• About this task:
Your job with the data below: print everything from the line that holds "STEPPER3: DRV8825 -> ULN2003" down to the line that holds "STEPPER3 pin IN4: D9 -> D3", ends included, exactly, and nothing else.
[Data for analysis Boundary: Start]
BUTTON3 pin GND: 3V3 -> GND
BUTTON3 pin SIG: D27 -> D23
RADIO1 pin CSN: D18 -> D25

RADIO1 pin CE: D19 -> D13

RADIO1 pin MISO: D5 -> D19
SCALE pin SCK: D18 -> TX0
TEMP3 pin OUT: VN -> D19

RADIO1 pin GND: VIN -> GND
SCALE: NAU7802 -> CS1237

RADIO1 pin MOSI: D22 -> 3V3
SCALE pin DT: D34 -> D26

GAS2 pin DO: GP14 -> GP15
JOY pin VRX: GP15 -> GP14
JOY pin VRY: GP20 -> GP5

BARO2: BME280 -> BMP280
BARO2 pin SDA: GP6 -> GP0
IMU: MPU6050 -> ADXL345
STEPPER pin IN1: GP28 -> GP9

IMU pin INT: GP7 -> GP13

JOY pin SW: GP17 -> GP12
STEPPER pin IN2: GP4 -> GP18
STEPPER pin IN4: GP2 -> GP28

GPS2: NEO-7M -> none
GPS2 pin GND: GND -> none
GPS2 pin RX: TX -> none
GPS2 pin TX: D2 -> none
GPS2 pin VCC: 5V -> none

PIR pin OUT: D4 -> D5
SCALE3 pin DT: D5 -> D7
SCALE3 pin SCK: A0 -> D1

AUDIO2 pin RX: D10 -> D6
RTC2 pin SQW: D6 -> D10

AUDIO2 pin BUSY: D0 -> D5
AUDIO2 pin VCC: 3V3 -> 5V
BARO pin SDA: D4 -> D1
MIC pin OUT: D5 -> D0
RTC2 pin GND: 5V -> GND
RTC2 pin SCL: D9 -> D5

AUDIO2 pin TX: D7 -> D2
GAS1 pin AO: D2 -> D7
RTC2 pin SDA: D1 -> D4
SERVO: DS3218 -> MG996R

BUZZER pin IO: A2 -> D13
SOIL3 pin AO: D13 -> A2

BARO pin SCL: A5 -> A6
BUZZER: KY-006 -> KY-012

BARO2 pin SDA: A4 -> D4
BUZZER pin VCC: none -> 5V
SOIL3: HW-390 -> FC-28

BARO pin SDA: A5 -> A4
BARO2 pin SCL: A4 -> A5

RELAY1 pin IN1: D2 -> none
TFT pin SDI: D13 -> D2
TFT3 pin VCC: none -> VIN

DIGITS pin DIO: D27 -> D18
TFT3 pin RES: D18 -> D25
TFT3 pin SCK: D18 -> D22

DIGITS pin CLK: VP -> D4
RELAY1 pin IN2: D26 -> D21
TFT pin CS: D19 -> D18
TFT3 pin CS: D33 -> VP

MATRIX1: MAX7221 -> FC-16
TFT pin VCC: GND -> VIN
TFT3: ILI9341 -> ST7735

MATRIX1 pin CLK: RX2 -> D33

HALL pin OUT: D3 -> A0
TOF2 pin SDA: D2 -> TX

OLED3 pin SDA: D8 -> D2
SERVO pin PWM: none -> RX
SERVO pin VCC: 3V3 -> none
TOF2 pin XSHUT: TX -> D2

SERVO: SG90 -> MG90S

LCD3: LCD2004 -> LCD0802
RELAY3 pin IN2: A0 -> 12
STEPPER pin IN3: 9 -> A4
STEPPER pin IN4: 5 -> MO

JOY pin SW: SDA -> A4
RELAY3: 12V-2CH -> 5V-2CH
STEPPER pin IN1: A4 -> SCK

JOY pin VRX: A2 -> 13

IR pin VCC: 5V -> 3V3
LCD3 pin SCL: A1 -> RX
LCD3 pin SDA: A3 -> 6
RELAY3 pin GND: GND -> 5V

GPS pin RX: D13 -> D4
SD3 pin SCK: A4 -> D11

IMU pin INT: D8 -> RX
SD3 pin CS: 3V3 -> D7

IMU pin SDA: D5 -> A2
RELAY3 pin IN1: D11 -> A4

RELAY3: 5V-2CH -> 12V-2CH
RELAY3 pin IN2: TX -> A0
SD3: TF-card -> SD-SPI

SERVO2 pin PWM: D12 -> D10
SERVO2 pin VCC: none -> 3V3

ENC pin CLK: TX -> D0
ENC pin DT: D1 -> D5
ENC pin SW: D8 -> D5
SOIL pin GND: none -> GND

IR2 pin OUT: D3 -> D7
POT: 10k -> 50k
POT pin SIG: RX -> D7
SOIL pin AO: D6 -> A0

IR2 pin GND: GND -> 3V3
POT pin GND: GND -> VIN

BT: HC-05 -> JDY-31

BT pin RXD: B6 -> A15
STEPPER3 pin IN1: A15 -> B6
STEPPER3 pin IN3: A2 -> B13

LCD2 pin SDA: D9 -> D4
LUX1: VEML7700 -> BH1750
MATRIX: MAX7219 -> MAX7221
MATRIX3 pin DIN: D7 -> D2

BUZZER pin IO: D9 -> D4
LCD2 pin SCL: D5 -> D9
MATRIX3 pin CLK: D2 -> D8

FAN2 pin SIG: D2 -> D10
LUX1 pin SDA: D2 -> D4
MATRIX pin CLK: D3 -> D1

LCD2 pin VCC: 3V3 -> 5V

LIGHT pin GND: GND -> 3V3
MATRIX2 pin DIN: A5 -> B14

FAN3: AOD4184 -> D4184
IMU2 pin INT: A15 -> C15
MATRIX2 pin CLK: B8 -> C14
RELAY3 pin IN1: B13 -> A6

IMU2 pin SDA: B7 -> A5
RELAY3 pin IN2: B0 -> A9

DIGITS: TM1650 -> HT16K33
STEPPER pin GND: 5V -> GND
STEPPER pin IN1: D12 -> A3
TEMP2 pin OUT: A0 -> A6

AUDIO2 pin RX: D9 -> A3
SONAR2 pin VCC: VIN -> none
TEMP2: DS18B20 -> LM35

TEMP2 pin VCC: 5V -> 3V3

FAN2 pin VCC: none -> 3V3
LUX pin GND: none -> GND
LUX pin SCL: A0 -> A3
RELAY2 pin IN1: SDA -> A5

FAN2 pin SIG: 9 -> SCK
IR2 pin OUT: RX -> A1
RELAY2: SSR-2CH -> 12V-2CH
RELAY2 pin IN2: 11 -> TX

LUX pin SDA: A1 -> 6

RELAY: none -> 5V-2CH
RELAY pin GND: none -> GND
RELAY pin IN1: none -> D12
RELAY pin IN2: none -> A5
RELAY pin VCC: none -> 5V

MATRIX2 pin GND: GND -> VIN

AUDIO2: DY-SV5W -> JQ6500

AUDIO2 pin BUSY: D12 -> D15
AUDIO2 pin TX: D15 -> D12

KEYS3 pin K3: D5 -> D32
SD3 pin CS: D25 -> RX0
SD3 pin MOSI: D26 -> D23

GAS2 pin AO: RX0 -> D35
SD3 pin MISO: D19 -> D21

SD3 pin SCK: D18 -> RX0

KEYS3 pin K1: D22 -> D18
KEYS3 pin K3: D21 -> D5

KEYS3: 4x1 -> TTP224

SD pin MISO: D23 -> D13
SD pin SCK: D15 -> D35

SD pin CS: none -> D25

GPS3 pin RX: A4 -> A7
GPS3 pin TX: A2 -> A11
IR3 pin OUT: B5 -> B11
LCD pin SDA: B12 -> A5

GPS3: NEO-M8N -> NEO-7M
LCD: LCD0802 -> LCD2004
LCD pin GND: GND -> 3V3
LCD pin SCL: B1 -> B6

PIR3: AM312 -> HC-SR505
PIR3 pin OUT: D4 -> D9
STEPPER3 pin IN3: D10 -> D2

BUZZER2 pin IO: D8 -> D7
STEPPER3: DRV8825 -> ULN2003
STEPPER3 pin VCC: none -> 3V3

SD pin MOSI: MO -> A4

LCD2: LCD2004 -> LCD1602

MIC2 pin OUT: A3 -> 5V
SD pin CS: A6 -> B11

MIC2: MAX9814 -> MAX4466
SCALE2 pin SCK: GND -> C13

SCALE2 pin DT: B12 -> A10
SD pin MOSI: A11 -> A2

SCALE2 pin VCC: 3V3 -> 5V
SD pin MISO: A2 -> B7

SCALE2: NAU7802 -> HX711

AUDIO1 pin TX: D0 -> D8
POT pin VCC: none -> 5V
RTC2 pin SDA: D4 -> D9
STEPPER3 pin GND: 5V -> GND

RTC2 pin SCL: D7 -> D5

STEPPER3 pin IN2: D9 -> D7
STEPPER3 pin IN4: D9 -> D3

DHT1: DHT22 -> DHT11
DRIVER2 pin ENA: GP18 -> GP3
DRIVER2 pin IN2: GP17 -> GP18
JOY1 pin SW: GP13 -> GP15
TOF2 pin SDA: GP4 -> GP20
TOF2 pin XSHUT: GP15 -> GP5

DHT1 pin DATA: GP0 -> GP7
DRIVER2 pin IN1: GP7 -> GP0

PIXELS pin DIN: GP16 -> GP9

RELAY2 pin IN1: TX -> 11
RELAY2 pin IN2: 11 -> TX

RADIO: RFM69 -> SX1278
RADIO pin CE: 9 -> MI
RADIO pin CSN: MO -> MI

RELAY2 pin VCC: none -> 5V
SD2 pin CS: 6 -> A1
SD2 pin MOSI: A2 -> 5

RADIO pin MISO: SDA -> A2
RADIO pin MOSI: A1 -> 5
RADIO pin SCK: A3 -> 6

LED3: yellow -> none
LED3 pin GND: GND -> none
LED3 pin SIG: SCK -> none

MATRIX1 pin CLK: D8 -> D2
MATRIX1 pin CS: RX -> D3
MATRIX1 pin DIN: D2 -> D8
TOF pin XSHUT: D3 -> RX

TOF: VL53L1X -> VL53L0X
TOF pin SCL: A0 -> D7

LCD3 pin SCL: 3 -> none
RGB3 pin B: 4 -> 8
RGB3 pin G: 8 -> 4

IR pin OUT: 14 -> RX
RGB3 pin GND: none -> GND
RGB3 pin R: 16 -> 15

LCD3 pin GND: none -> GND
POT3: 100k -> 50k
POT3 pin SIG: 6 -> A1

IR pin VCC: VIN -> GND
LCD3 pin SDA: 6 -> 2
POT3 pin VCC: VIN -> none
[Data for analysis Boundary: End]
• Output below:
STEPPER3: DRV8825 -> ULN2003
STEPPER3 pin VCC: none -> 3V3

SD pin MOSI: MO -> A4

LCD2: LCD2004 -> LCD1602

MIC2 pin OUT: A3 -> 5V
SD pin CS: A6 -> B11

MIC2: MAX9814 -> MAX4466
SCALE2 pin SCK: GND -> C13

SCALE2 pin DT: B12 -> A10
SD pin MOSI: A11 -> A2

SCALE2 pin VCC: 3V3 -> 5V
SD pin MISO: A2 -> B7

SCALE2: NAU7802 -> HX711

AUDIO1 pin TX: D0 -> D8
POT pin VCC: none -> 5V
RTC2 pin SDA: D4 -> D9
STEPPER3 pin GND: 5V -> GND

RTC2 pin SCL: D7 -> D5

STEPPER3 pin IN2: D9 -> D7
STEPPER3 pin IN4: D9 -> D3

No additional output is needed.